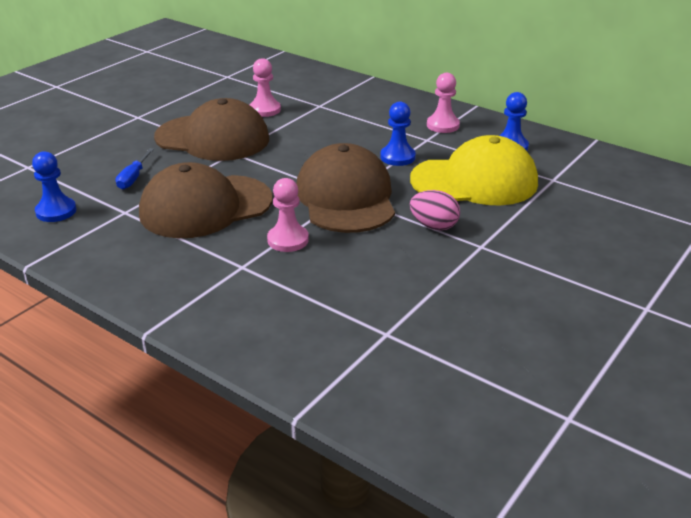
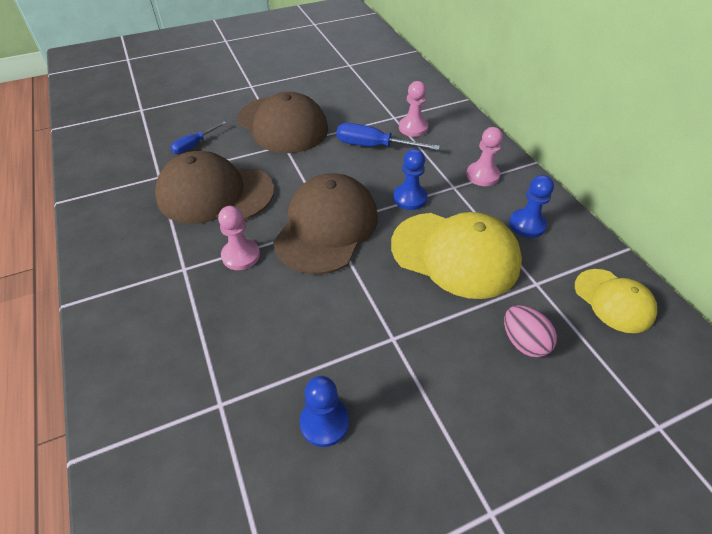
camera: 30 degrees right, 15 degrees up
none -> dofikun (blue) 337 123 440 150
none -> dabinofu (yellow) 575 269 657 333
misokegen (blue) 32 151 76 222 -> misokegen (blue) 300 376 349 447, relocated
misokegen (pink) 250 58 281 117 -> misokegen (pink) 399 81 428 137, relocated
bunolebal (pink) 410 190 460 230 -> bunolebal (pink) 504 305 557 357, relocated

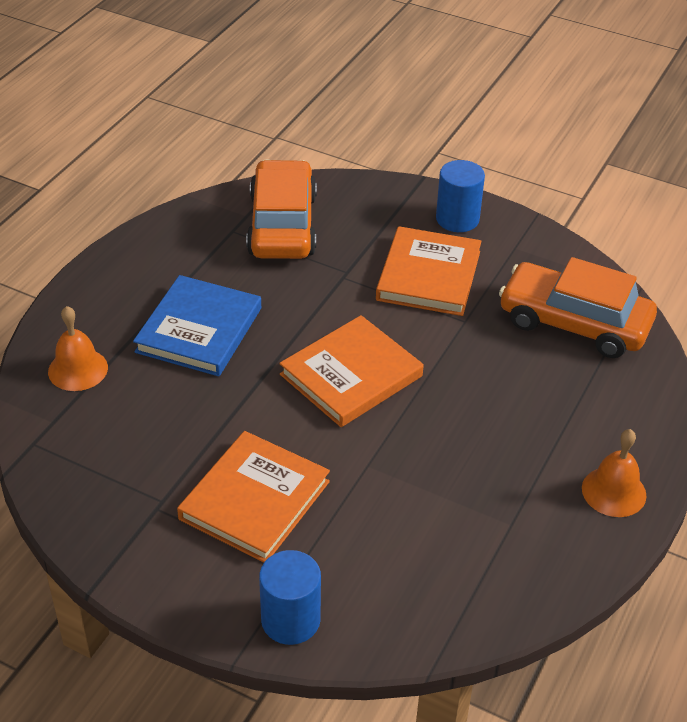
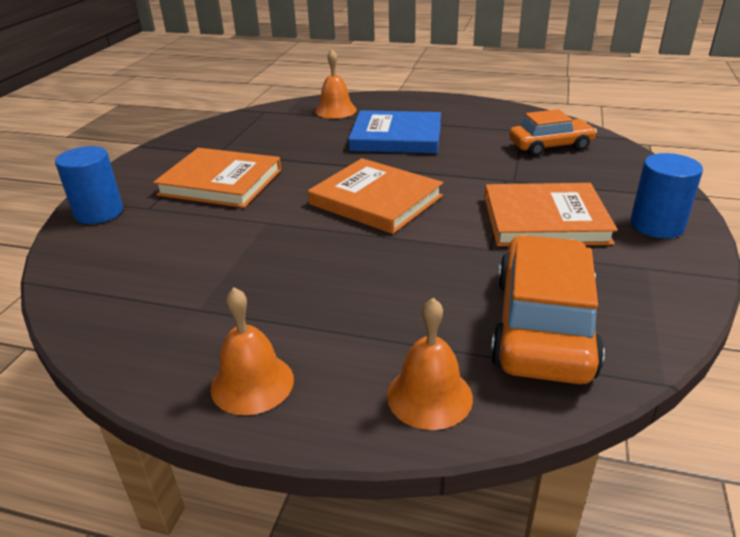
camera: 80 degrees right, 10 degrees down
none -> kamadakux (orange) 387 298 473 430
lotanol (orange) 246 160 317 259 -> lotanol (orange) 509 109 597 156, x0.64

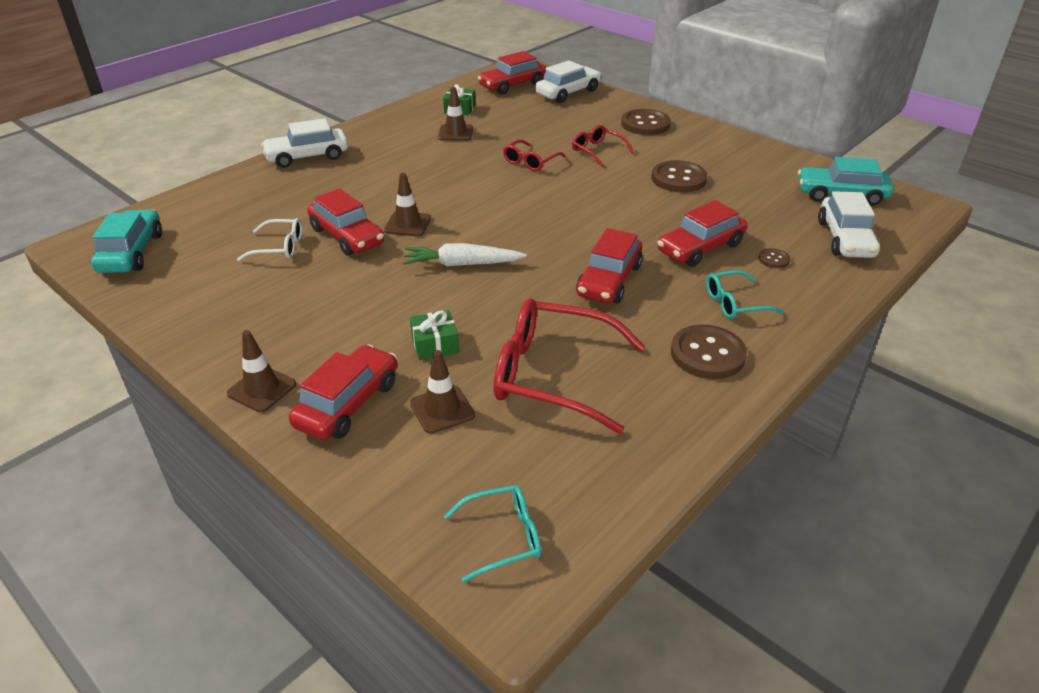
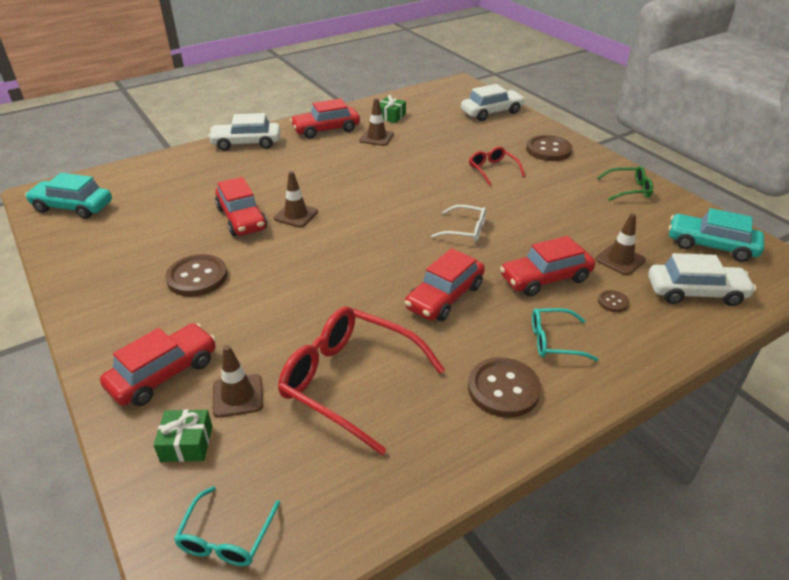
camera: 15 degrees right, 0 degrees up
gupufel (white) 403 243 527 266 -> none
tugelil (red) 503 139 566 171 -> none
none -> tugelil (green) 597 166 653 201
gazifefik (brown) 227 330 296 412 -> gazifefik (brown) 596 213 646 275, relocated
tugelil (white) 237 218 302 261 -> tugelil (white) 431 205 486 242, relocated
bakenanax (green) 410 310 459 360 -> bakenanax (green) 153 409 213 462, relocated
lotanol (red) 478 51 546 95 -> lotanol (red) 290 99 360 139, relocated
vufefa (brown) 652 160 707 193 -> vufefa (brown) 165 254 228 297, relocated
lotanol (turquoise) 91 210 162 273 -> lotanol (turquoise) 25 173 112 219, 90 degrees counterclockwise
tugelil (turquoise) 444 485 541 582 -> tugelil (turquoise) 174 486 280 566, 105 degrees clockwise
lotanol (white) 818 191 880 258 -> lotanol (white) 648 253 756 306, 105 degrees counterclockwise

**REQUIRED ACTION**
Only the lines from the one containing "bunolebal (pink) 410" through the end of the data above are to be output, exactly and without pictures.

**OUTPUT FOR THIS EXERCISE**
bunolebal (pink) 410 190 460 230 -> bunolebal (pink) 504 305 557 357, relocated

camera: 80 degrees right, 10 degrees down
none -> kamadakux (orange) 387 298 473 430
lotanol (orange) 246 160 317 259 -> lotanol (orange) 509 109 597 156, x0.64

camera: 15 degrees right, 0 degrees up
gupufel (white) 403 243 527 266 -> none
tugelil (red) 503 139 566 171 -> none
none -> tugelil (green) 597 166 653 201
gazifefik (brown) 227 330 296 412 -> gazifefik (brown) 596 213 646 275, relocated
tugelil (white) 237 218 302 261 -> tugelil (white) 431 205 486 242, relocated
bakenanax (green) 410 310 459 360 -> bakenanax (green) 153 409 213 462, relocated
lotanol (red) 478 51 546 95 -> lotanol (red) 290 99 360 139, relocated
vufefa (brown) 652 160 707 193 -> vufefa (brown) 165 254 228 297, relocated
lotanol (turquoise) 91 210 162 273 -> lotanol (turquoise) 25 173 112 219, 90 degrees counterclockwise
tugelil (turquoise) 444 485 541 582 -> tugelil (turquoise) 174 486 280 566, 105 degrees clockwise
lotanol (white) 818 191 880 258 -> lotanol (white) 648 253 756 306, 105 degrees counterclockwise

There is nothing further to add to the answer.